THE TASK: Return each record word for word, keeping none of its pictures.
#### INPUT FOR THIS TASK ####
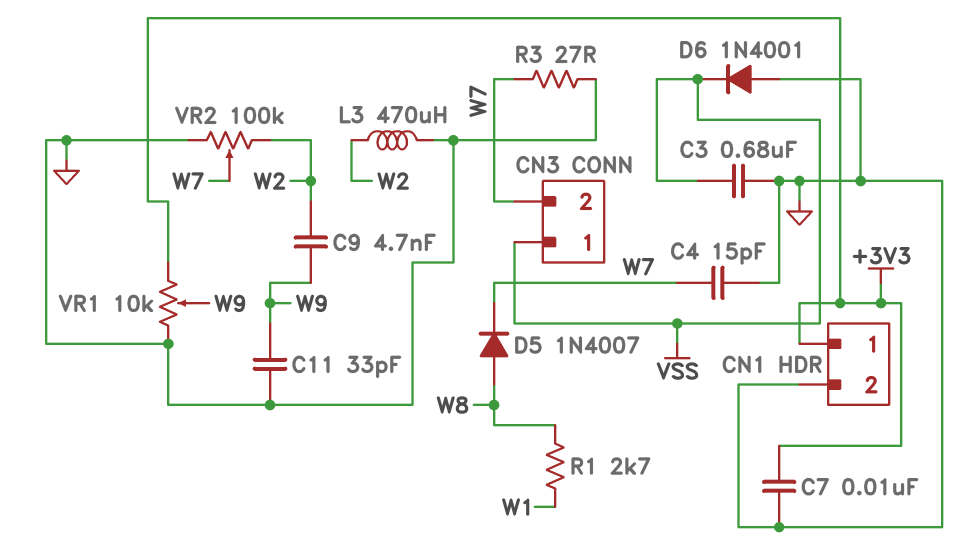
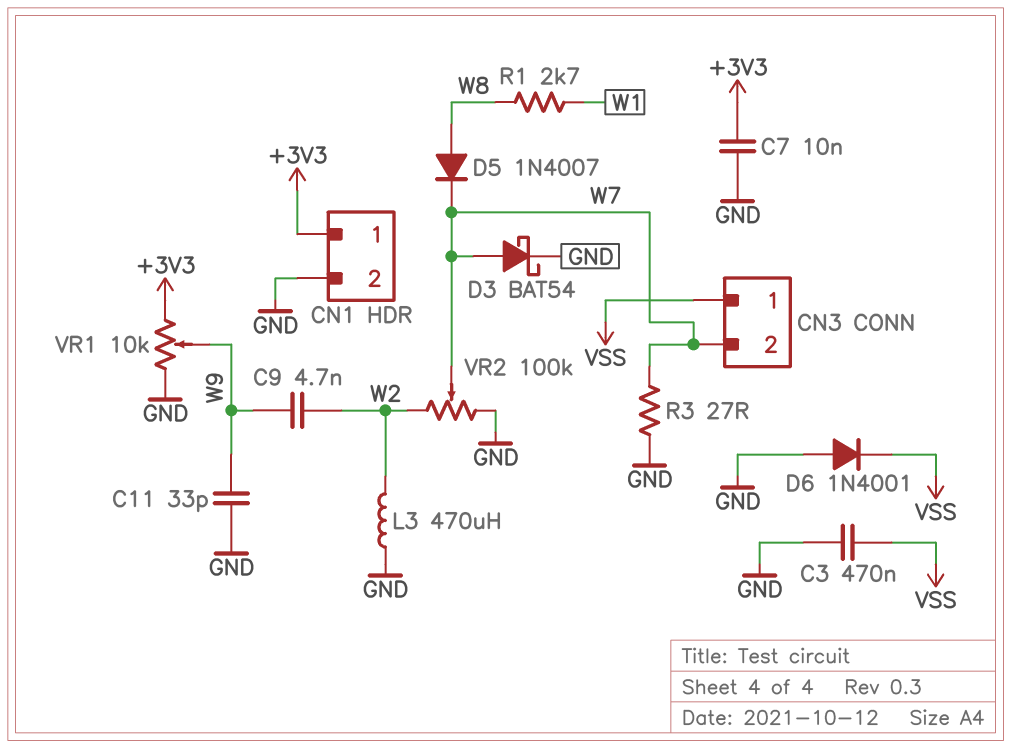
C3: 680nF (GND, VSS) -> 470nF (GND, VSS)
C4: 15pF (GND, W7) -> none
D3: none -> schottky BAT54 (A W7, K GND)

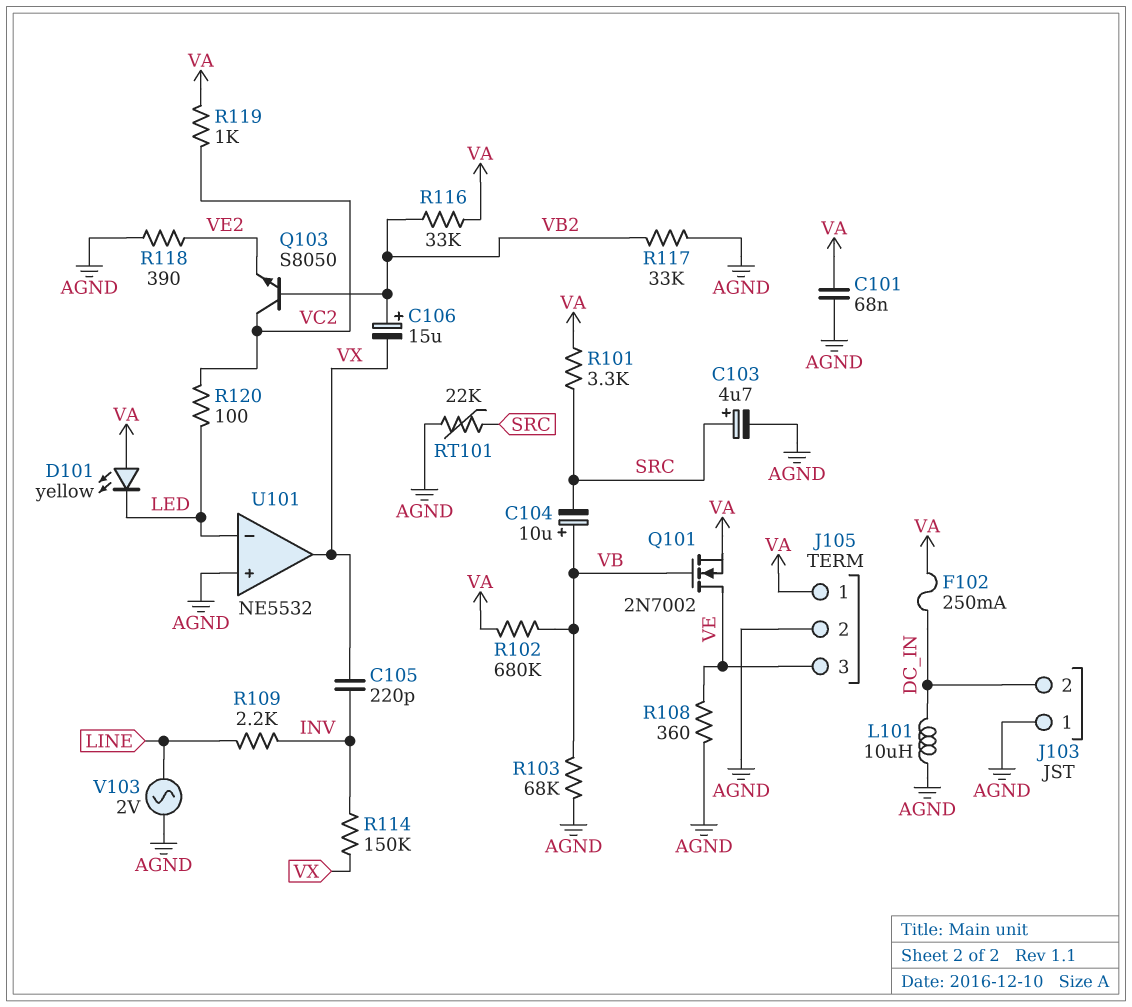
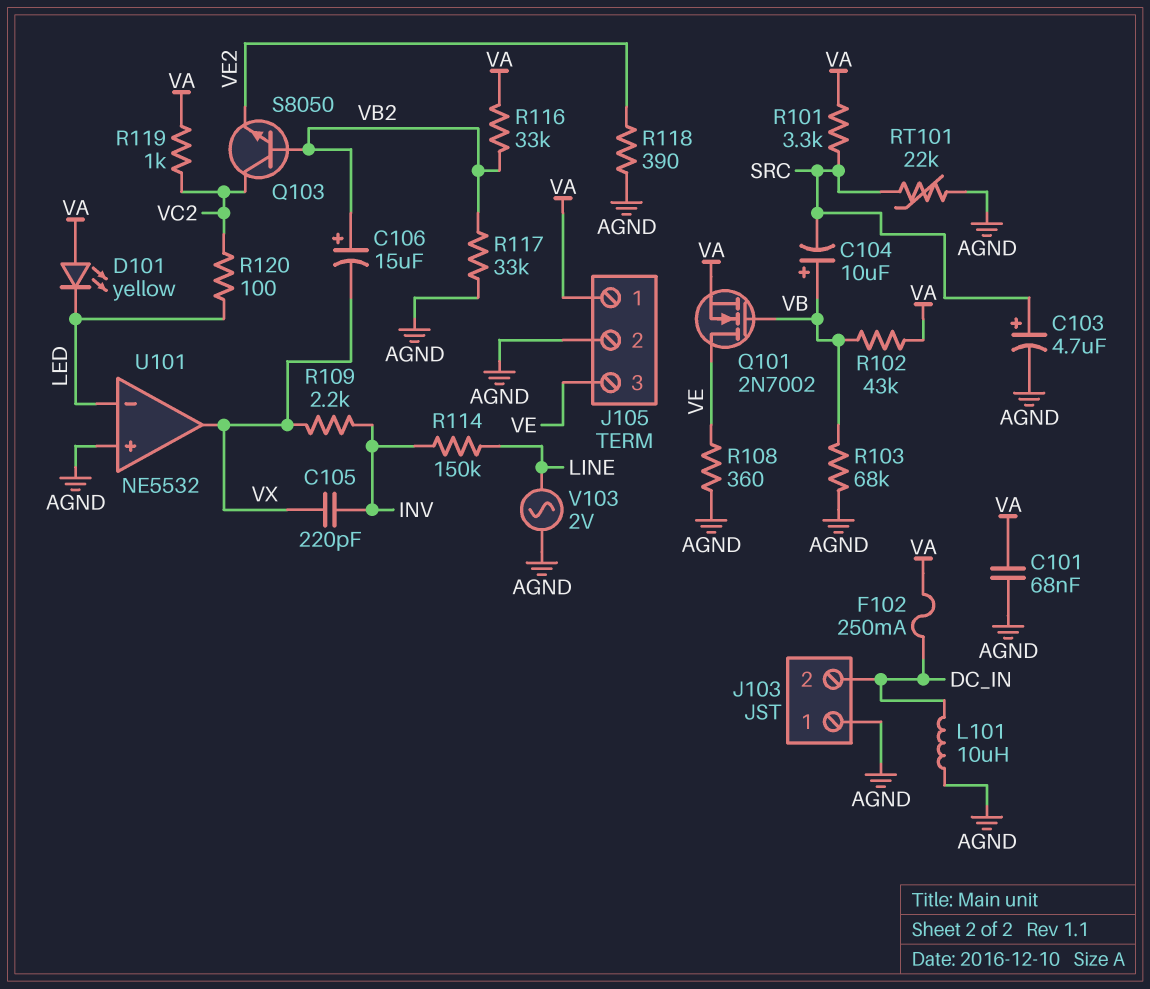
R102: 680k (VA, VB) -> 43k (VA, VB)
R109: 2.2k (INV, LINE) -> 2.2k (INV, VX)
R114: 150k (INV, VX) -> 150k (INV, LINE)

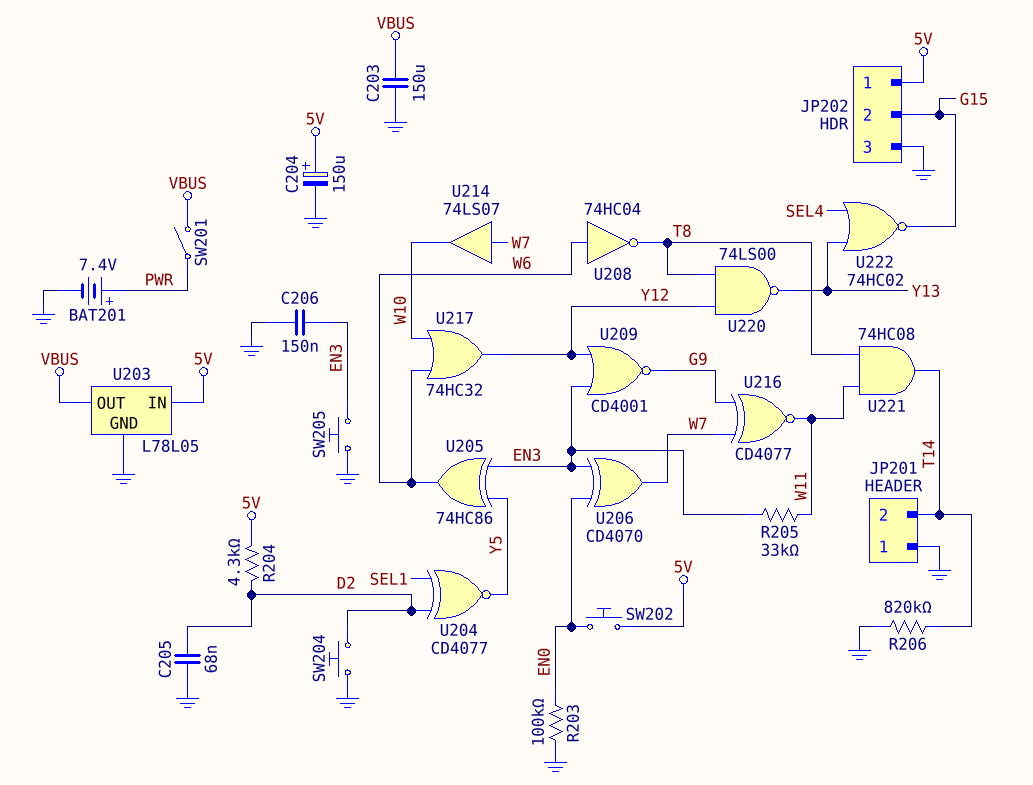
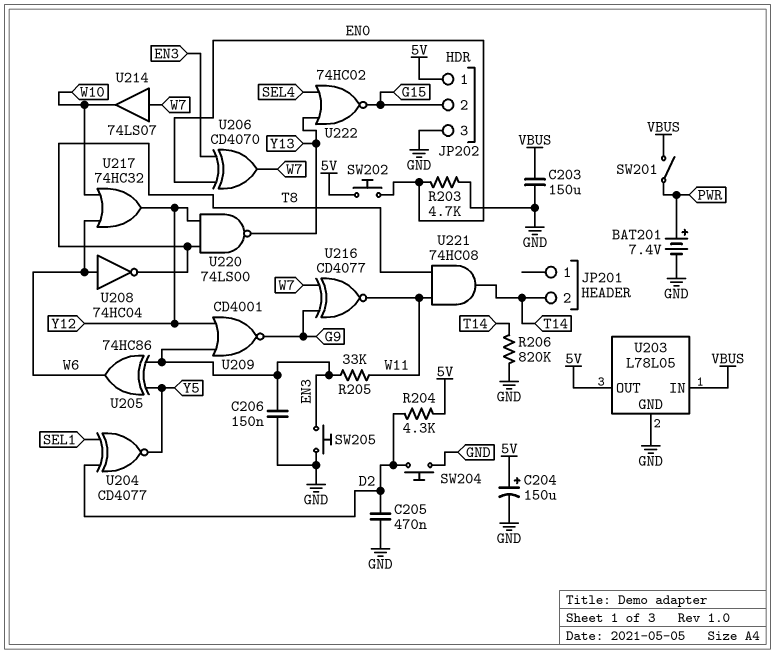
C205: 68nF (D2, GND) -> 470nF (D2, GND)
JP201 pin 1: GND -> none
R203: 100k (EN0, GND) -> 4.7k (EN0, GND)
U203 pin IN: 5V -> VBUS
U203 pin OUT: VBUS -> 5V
####
FINISHED TASK:
C3: 680nF (GND, VSS) -> 470nF (GND, VSS)
C4: 15pF (GND, W7) -> none
D3: none -> schottky BAT54 (A W7, K GND)

R102: 680k (VA, VB) -> 43k (VA, VB)
R109: 2.2k (INV, LINE) -> 2.2k (INV, VX)
R114: 150k (INV, VX) -> 150k (INV, LINE)

C205: 68nF (D2, GND) -> 470nF (D2, GND)
JP201 pin 1: GND -> none
R203: 100k (EN0, GND) -> 4.7k (EN0, GND)
U203 pin IN: 5V -> VBUS
U203 pin OUT: VBUS -> 5V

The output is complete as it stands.